## Exercise instructions:
Write every line below out again, exactly as given, but leave out the pictures.

=== Available data ===

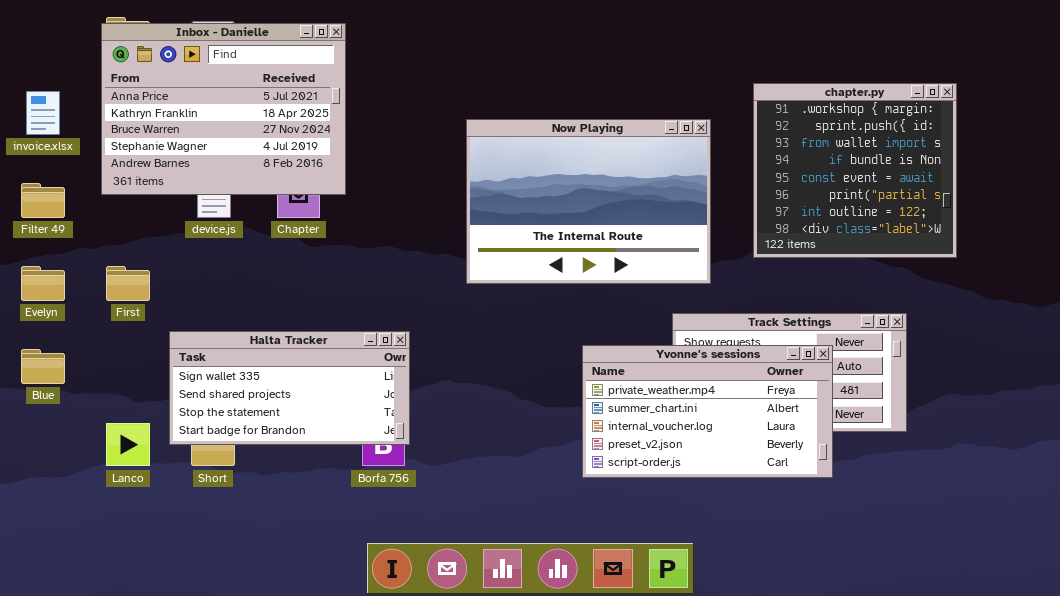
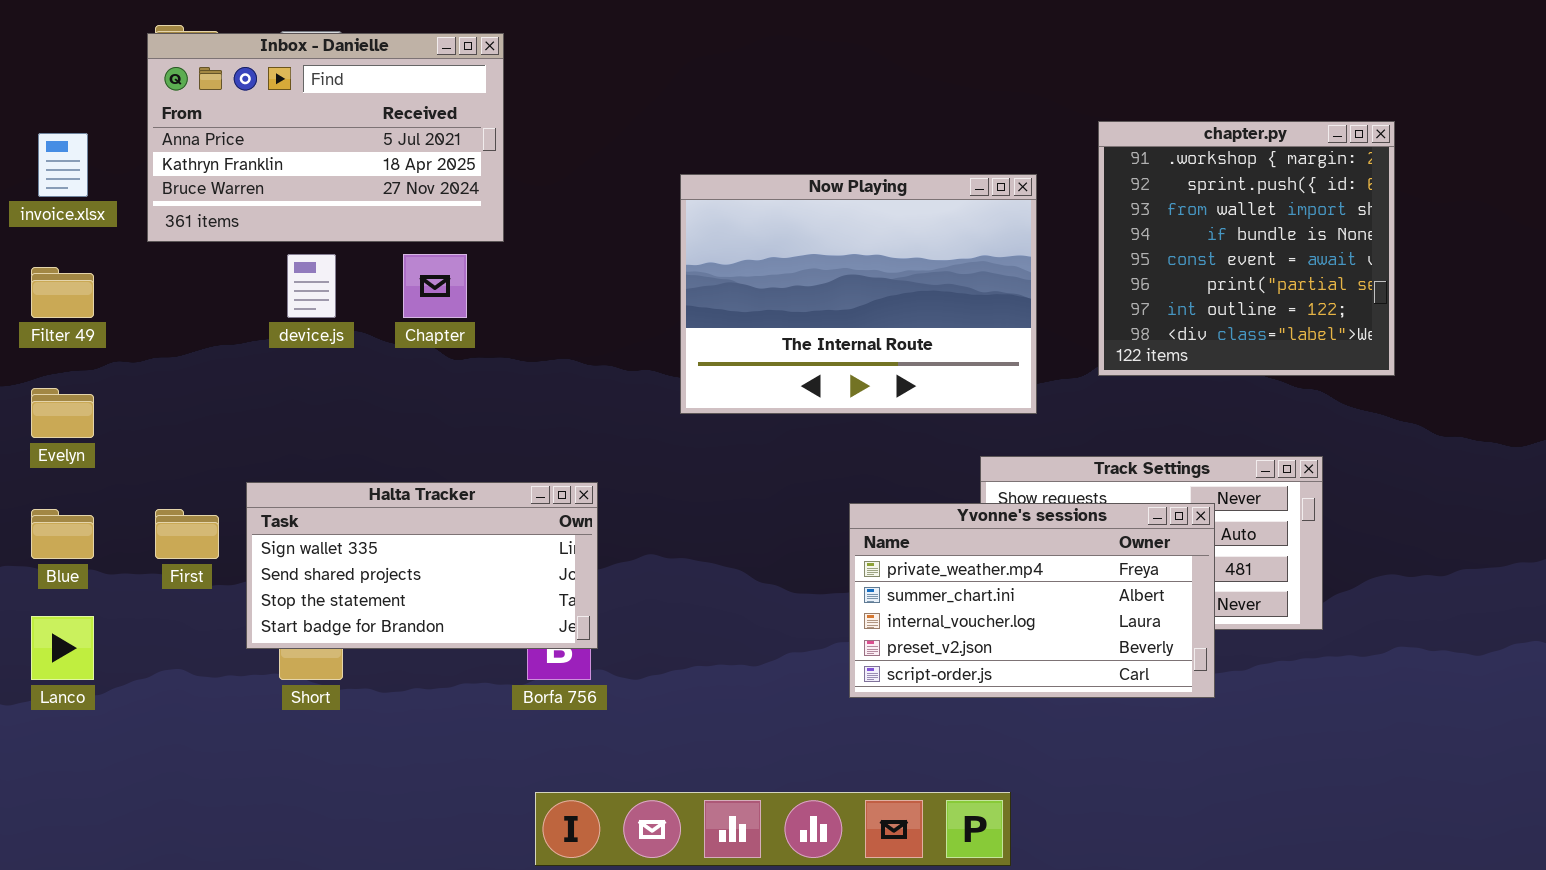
Inbox - Danielle: [101,23,346,195] -> [147,33,504,242], resized
First: [106,266,150,301] -> [155,509,219,559], moved
Lanco: [106,423,150,466] -> [31,616,94,680], moved

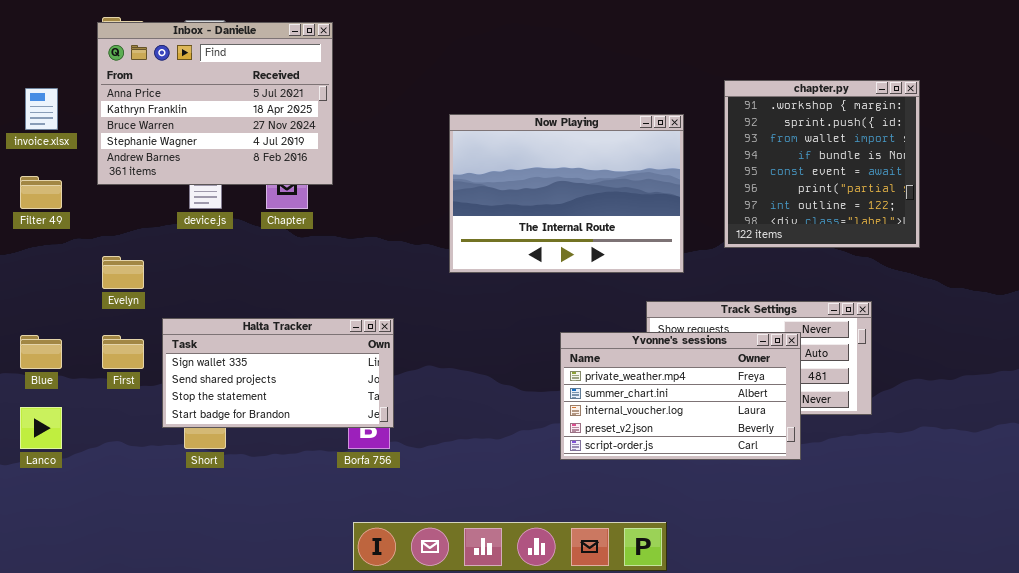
Inbox - Danielle: [147,33,504,242] -> [97,22,333,185], resized
Evelyn: [31,388,94,438] -> [102,256,144,289], moved

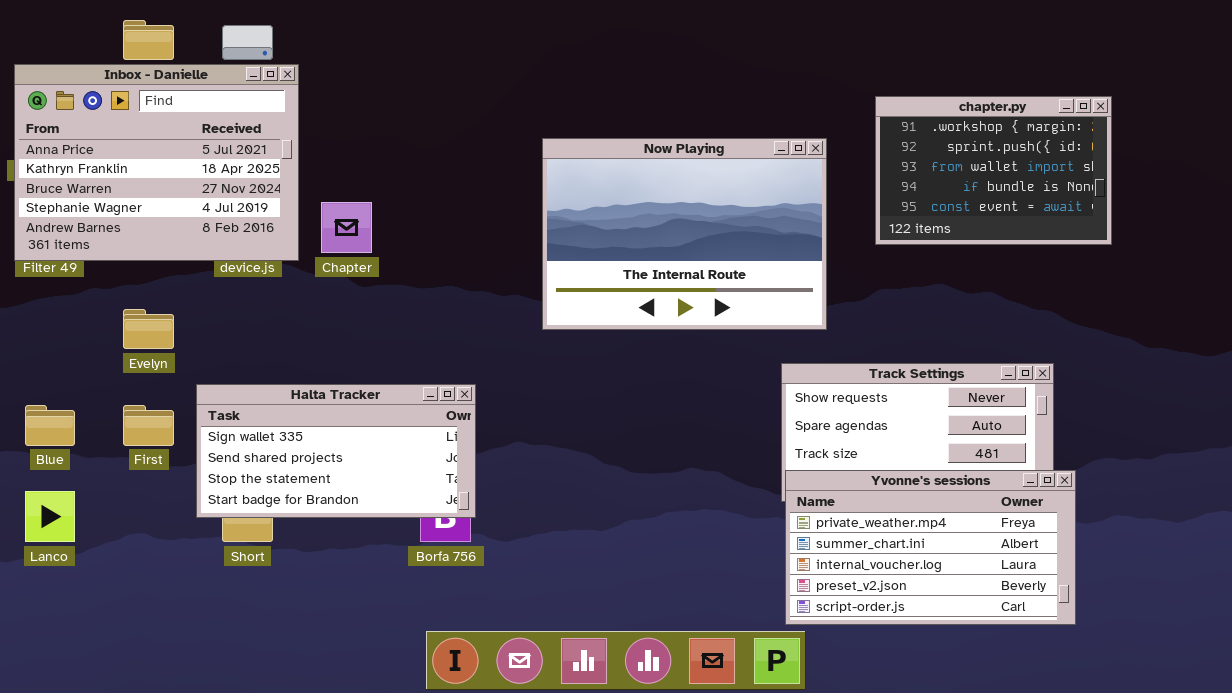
Inbox - Danielle: [97,22,333,185] -> [14,64,299,261], moved
chapter.py: [724,80,920,248] -> [875,96,1112,245], resized
Yvonne's sessions: [560,332,801,460] -> [785,470,1076,625], moved

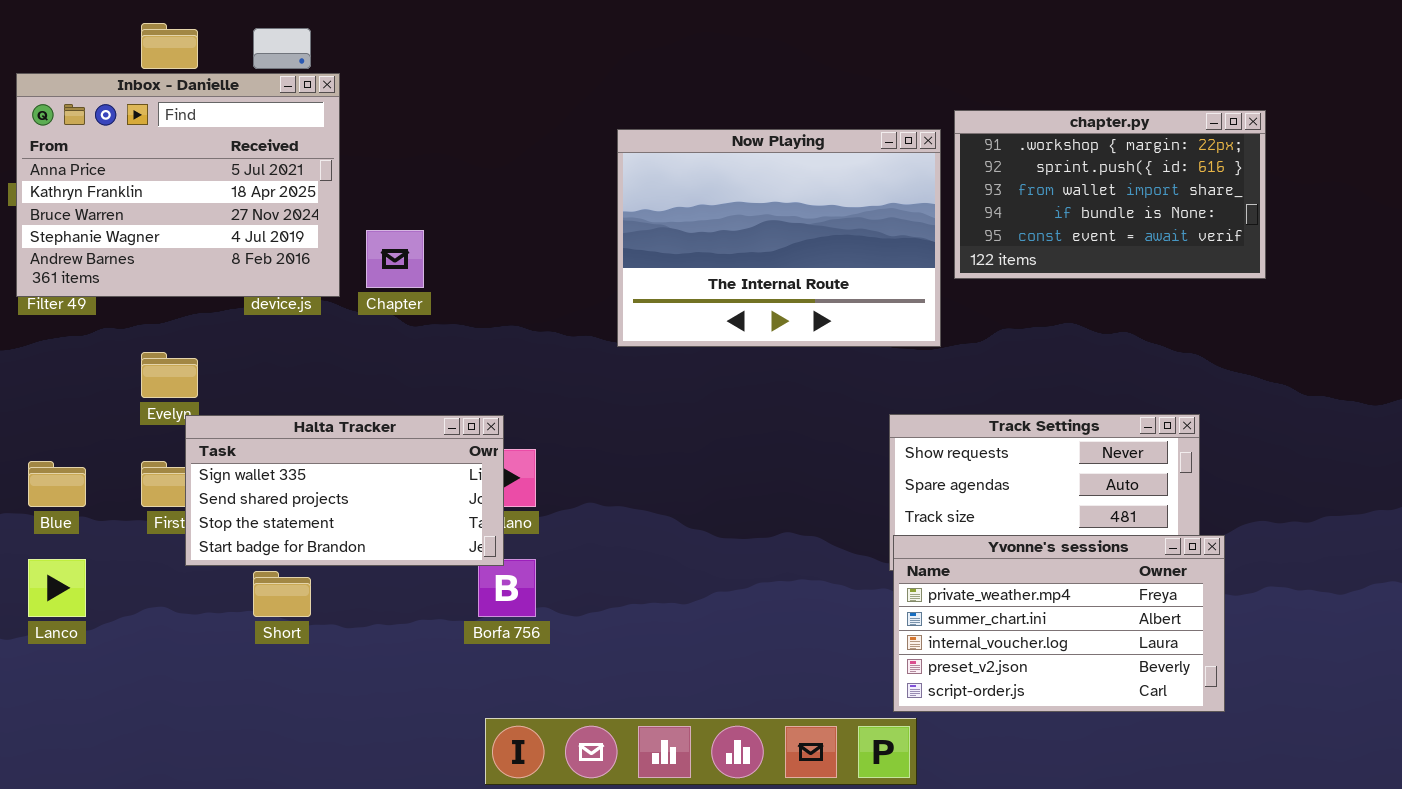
chapter.py: [875,96,1112,245] -> [954,110,1266,279], resized
Now Playing: [542,138,827,330] -> [617,129,941,347], moved
Halta Tracker: [196,384,476,518] -> [185,415,504,566], moved

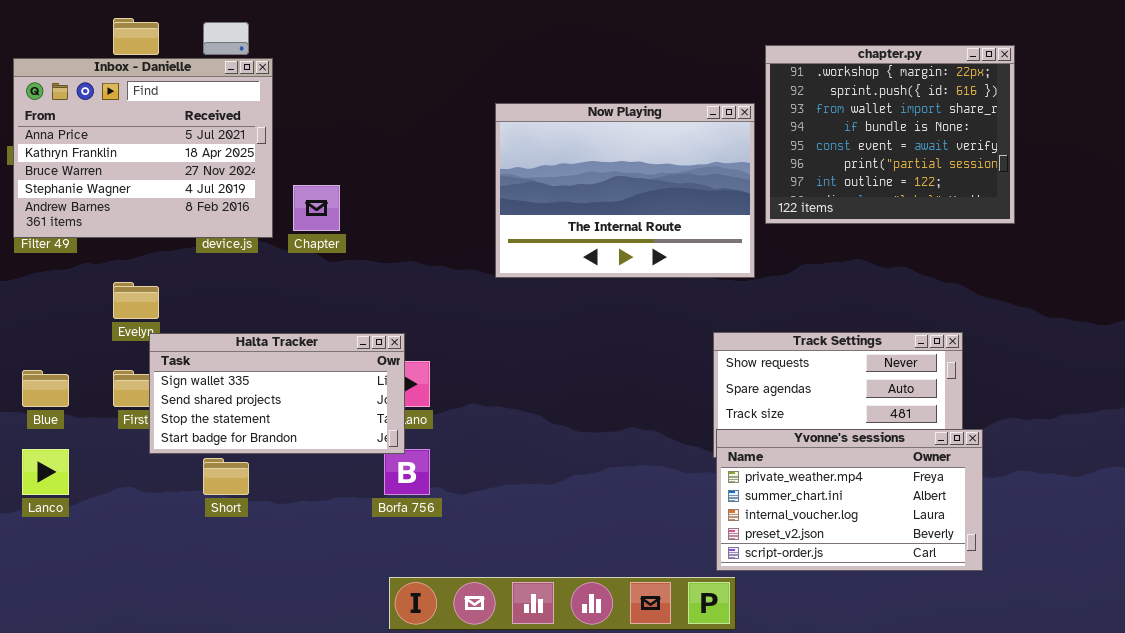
chapter.py: [954,110,1266,279] -> [765,45,1015,224], resized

===

## Exercise output:
Inbox - Danielle: [101,23,346,195] -> [147,33,504,242], resized
First: [106,266,150,301] -> [155,509,219,559], moved
Lanco: [106,423,150,466] -> [31,616,94,680], moved

Inbox - Danielle: [147,33,504,242] -> [97,22,333,185], resized
Evelyn: [31,388,94,438] -> [102,256,144,289], moved

Inbox - Danielle: [97,22,333,185] -> [14,64,299,261], moved
chapter.py: [724,80,920,248] -> [875,96,1112,245], resized
Yvonne's sessions: [560,332,801,460] -> [785,470,1076,625], moved

chapter.py: [875,96,1112,245] -> [954,110,1266,279], resized
Now Playing: [542,138,827,330] -> [617,129,941,347], moved
Halta Tracker: [196,384,476,518] -> [185,415,504,566], moved

chapter.py: [954,110,1266,279] -> [765,45,1015,224], resized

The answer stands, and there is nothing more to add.